WORK INSTRUCTION
Only one stretch of the records below is wanted: the lines from the one holding "none -> grey brick H1:H2 level 1" through the one holding "none -> lime plate K5:K6 level 1". Return it exactly, both ends included.
=== Section Start ===
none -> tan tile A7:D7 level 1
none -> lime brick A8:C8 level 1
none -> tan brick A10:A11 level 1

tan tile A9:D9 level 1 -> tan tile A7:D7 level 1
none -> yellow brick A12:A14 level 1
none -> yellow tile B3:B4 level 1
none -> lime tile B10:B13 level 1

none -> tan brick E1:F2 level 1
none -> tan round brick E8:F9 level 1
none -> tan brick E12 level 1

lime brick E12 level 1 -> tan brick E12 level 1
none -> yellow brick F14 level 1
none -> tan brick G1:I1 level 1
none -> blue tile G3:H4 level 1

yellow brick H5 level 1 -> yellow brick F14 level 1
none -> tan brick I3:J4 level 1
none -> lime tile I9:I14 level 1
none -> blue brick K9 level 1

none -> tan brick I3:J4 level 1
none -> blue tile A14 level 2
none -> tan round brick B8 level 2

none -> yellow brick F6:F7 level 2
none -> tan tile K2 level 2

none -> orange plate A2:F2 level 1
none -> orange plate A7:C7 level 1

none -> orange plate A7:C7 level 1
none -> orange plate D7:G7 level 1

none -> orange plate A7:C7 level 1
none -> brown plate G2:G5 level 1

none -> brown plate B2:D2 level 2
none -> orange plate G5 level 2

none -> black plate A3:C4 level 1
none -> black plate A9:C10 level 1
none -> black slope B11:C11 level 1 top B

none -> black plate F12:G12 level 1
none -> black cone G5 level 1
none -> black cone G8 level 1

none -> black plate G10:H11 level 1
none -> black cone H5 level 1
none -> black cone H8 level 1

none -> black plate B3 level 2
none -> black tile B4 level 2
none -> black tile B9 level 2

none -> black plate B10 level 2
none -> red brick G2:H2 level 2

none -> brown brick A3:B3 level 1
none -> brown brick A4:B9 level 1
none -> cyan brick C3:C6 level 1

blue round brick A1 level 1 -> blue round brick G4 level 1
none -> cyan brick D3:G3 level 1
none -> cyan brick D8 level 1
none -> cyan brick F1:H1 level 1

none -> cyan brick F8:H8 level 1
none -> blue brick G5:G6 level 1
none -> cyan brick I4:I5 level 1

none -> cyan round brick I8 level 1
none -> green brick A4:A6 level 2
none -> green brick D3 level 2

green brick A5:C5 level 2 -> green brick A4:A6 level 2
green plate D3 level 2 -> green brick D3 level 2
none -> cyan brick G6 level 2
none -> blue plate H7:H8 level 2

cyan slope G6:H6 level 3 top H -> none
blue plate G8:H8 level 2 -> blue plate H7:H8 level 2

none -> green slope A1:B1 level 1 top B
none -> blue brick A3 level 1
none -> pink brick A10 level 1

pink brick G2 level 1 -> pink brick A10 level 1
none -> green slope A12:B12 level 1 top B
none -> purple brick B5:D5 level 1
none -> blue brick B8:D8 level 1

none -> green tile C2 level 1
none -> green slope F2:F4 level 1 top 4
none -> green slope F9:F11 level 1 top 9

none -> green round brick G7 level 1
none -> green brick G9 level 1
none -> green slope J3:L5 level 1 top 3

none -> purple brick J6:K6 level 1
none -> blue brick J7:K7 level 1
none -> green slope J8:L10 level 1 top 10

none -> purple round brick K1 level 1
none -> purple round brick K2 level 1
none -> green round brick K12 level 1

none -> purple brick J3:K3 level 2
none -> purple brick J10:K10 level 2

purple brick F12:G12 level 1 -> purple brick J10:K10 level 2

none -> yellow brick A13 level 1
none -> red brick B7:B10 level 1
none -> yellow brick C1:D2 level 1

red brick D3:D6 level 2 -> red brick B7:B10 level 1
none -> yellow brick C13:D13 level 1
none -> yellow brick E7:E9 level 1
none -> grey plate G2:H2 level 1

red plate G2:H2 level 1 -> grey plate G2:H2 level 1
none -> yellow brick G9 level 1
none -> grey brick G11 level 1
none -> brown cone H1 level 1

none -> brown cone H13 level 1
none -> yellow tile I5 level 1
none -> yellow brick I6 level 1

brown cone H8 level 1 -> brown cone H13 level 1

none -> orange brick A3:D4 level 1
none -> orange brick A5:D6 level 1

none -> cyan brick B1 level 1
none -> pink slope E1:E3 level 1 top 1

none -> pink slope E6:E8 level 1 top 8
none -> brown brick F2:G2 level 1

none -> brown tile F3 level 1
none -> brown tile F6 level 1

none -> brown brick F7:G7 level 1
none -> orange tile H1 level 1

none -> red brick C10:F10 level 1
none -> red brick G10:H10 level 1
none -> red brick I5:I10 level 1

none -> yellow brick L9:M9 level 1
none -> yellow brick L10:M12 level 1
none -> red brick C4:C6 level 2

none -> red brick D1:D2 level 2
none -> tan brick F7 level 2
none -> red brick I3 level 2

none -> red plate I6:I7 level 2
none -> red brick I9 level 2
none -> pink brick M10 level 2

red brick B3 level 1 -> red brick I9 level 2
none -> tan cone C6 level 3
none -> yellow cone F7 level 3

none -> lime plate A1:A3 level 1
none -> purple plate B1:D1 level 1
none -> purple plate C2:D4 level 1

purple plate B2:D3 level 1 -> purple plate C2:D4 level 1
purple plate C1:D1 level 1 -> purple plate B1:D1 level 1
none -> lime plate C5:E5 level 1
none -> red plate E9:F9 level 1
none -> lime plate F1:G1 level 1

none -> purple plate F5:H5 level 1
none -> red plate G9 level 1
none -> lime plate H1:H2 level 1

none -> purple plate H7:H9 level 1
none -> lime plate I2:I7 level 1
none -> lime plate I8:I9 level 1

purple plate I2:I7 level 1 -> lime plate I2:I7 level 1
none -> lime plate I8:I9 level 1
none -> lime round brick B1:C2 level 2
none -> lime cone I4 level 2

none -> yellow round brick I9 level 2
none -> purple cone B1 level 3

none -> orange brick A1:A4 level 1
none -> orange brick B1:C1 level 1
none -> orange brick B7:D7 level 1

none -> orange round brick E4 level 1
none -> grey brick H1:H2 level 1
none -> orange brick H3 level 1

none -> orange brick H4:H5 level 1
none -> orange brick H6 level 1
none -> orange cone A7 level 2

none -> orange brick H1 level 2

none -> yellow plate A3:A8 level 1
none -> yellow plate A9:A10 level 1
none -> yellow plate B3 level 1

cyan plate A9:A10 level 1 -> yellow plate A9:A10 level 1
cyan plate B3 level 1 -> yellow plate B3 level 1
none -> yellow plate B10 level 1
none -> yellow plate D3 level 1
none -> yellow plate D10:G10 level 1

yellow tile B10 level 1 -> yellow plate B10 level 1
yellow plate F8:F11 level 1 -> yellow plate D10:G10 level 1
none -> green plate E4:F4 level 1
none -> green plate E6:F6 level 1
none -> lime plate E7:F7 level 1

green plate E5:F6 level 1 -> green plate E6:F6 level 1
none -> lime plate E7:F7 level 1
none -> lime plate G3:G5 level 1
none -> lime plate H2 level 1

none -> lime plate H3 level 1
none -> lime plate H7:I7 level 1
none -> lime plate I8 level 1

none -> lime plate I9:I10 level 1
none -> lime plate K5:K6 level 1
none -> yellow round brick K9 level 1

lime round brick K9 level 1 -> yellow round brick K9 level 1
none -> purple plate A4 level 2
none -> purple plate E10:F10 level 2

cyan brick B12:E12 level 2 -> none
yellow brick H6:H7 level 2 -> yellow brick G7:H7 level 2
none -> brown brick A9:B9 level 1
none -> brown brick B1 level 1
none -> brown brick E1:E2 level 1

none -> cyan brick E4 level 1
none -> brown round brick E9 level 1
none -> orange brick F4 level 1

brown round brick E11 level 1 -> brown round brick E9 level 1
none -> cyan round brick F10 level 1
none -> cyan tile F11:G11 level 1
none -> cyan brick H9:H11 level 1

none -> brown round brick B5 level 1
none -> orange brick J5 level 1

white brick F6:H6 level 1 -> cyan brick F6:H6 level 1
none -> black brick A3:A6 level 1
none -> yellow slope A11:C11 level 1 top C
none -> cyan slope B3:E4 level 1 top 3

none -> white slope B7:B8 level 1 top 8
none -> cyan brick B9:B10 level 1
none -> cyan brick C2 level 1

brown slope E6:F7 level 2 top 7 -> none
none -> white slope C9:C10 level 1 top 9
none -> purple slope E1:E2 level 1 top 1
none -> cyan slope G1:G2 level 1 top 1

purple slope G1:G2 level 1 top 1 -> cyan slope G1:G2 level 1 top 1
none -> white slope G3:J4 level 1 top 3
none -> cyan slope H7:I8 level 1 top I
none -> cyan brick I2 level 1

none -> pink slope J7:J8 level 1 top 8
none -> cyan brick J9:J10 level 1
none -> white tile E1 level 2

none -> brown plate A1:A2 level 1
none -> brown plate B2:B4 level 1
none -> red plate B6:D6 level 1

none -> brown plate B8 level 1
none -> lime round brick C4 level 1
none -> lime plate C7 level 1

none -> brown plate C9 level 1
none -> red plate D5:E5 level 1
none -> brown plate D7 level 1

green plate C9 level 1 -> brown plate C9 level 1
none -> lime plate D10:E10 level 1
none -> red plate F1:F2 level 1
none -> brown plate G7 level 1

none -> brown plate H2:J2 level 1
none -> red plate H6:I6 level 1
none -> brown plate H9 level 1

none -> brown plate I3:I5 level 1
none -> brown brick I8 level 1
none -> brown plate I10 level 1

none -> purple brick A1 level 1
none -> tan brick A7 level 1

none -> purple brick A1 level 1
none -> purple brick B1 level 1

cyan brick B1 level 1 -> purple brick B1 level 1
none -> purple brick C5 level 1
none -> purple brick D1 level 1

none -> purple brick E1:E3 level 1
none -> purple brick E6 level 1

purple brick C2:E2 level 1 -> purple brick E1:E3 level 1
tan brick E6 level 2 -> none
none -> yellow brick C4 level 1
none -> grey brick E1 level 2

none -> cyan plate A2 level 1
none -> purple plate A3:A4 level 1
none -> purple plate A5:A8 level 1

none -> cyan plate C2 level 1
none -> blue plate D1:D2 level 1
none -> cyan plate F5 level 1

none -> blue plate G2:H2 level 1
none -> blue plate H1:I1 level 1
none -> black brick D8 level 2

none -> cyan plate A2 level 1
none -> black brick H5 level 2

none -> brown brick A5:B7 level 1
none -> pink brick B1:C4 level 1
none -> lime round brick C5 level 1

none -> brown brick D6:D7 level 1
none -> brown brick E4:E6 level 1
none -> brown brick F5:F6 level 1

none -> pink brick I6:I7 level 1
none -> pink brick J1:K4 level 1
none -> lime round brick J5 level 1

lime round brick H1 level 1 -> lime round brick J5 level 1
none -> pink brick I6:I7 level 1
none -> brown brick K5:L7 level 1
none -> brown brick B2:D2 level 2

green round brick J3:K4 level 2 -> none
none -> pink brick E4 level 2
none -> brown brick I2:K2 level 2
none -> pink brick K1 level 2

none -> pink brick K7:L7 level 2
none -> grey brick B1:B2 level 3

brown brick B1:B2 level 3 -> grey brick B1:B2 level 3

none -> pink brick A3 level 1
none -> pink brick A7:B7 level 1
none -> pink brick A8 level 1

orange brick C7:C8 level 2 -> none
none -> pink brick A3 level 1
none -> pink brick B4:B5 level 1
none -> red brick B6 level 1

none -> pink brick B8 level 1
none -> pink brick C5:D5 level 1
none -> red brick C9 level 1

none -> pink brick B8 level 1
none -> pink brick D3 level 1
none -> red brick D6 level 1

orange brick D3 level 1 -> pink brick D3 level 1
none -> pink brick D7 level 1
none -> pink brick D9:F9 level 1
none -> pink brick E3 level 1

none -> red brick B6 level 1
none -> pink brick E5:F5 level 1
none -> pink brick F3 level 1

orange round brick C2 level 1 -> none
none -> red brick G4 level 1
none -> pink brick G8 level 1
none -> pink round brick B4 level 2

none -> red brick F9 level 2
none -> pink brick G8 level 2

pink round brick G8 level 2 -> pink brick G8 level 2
=== Section End ===
ANSWER SECTION
none -> grey brick H1:H2 level 1
none -> orange brick H3 level 1

none -> orange brick H4:H5 level 1
none -> orange brick H6 level 1
none -> orange cone A7 level 2

none -> orange brick H1 level 2

none -> yellow plate A3:A8 level 1
none -> yellow plate A9:A10 level 1
none -> yellow plate B3 level 1

cyan plate A9:A10 level 1 -> yellow plate A9:A10 level 1
cyan plate B3 level 1 -> yellow plate B3 level 1
none -> yellow plate B10 level 1
none -> yellow plate D3 level 1
none -> yellow plate D10:G10 level 1

yellow tile B10 level 1 -> yellow plate B10 level 1
yellow plate F8:F11 level 1 -> yellow plate D10:G10 level 1
none -> green plate E4:F4 level 1
none -> green plate E6:F6 level 1
none -> lime plate E7:F7 level 1

green plate E5:F6 level 1 -> green plate E6:F6 level 1
none -> lime plate E7:F7 level 1
none -> lime plate G3:G5 level 1
none -> lime plate H2 level 1

none -> lime plate H3 level 1
none -> lime plate H7:I7 level 1
none -> lime plate I8 level 1

none -> lime plate I9:I10 level 1
none -> lime plate K5:K6 level 1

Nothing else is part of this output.